Aim of the exercise:
Return all of the data below verbatim and exclude every picture.

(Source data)

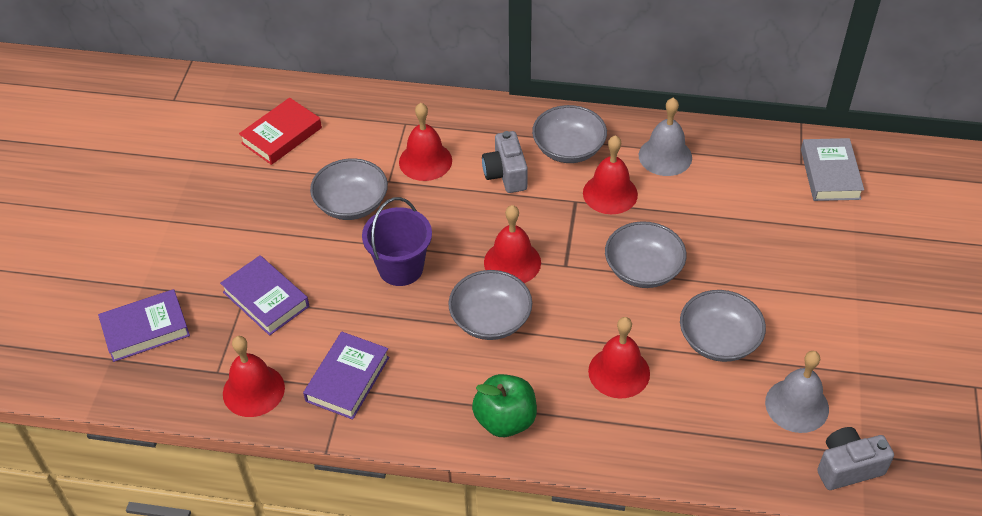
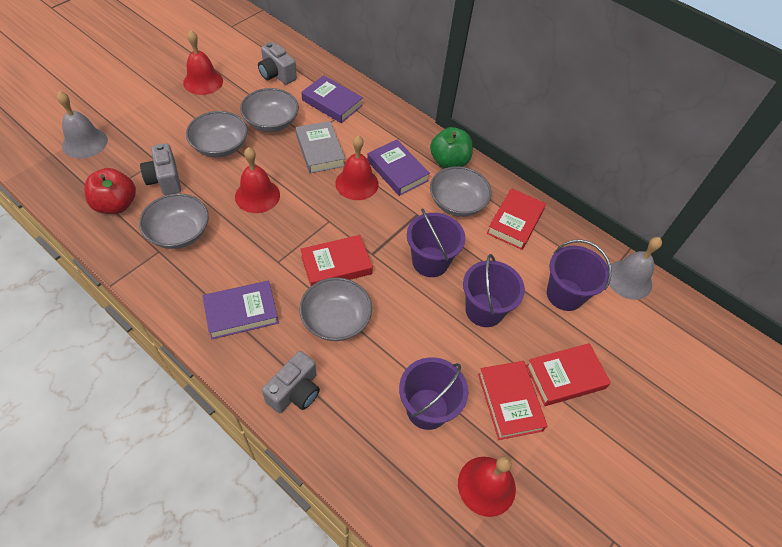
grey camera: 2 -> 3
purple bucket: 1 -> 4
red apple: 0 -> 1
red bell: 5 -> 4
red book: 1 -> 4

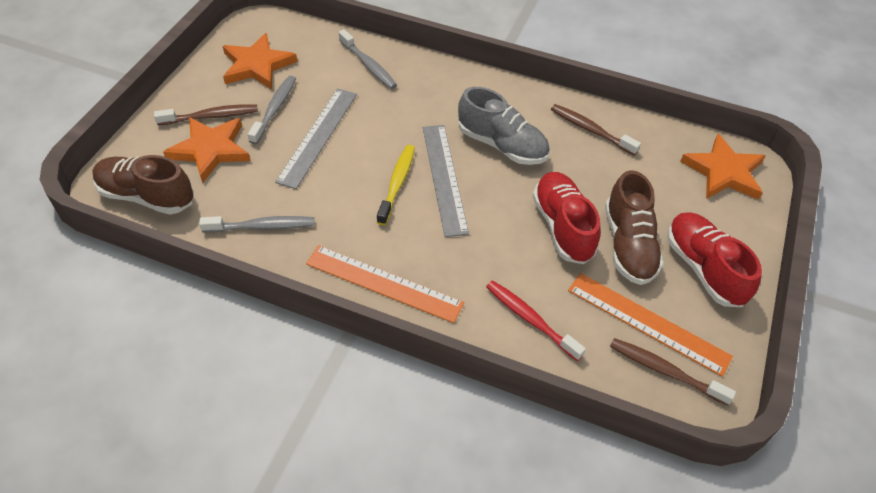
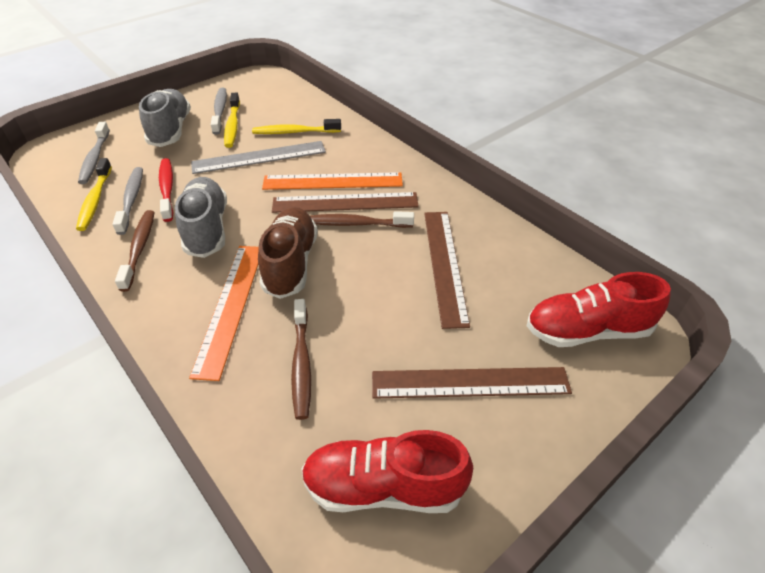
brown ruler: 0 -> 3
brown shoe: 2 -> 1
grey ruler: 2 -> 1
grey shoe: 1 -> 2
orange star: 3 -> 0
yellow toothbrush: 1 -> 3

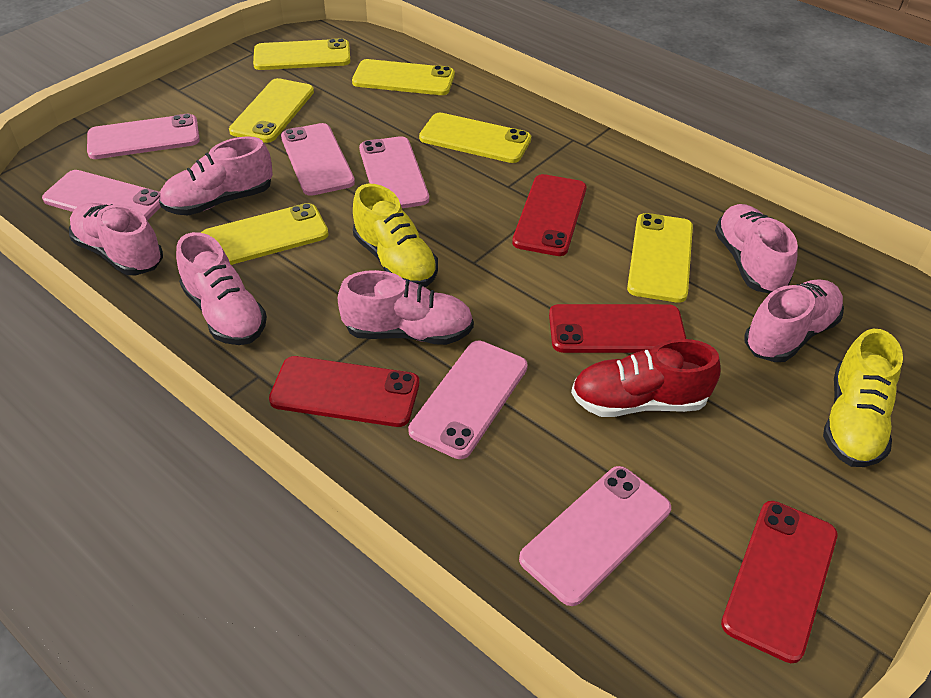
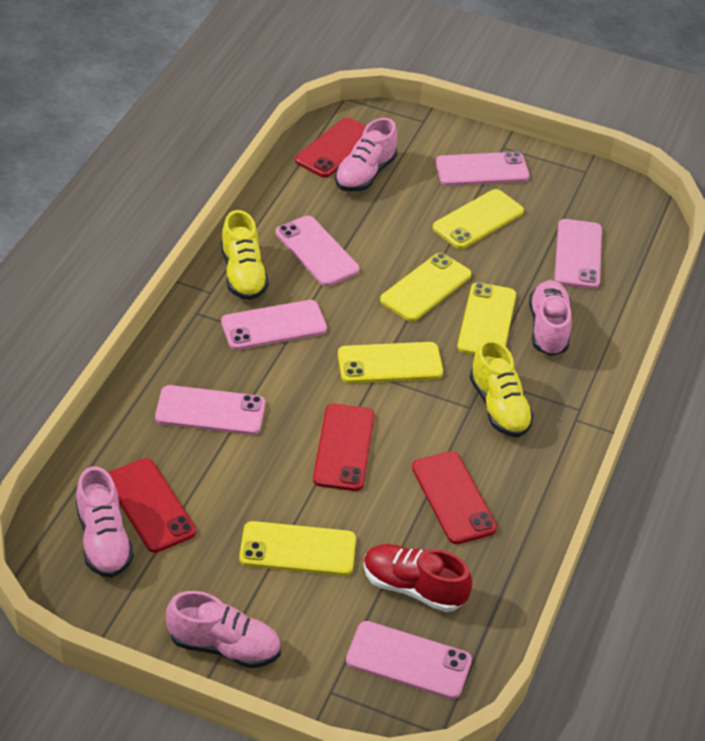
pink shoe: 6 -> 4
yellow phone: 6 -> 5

Result for this task:
grey camera: 2 -> 3
purple bucket: 1 -> 4
red apple: 0 -> 1
red bell: 5 -> 4
red book: 1 -> 4

brown ruler: 0 -> 3
brown shoe: 2 -> 1
grey ruler: 2 -> 1
grey shoe: 1 -> 2
orange star: 3 -> 0
yellow toothbrush: 1 -> 3

pink shoe: 6 -> 4
yellow phone: 6 -> 5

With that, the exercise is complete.